» **What to work on**:
Your response should consist solely of the lines from the one containing "R12: none -> 3.3k (GND, SIG8)" through the final line of the entries, repeated exactly.

» **Material provided**:
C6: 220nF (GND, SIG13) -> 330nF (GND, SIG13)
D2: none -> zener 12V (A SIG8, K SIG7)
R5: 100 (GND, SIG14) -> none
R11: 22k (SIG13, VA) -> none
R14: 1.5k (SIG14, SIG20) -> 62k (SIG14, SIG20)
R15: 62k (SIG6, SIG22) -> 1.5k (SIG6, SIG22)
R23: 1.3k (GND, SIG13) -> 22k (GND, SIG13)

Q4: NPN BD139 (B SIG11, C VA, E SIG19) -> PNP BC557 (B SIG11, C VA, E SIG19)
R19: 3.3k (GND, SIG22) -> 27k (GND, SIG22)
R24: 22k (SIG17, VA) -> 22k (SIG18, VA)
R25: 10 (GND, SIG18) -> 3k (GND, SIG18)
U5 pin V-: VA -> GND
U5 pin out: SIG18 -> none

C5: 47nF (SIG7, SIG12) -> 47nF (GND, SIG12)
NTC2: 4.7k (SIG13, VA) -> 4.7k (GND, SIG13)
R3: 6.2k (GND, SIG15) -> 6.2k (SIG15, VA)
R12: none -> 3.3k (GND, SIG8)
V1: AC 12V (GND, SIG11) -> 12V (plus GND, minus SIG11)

» **Response for this exercise**:
R12: none -> 3.3k (GND, SIG8)
V1: AC 12V (GND, SIG11) -> 12V (plus GND, minus SIG11)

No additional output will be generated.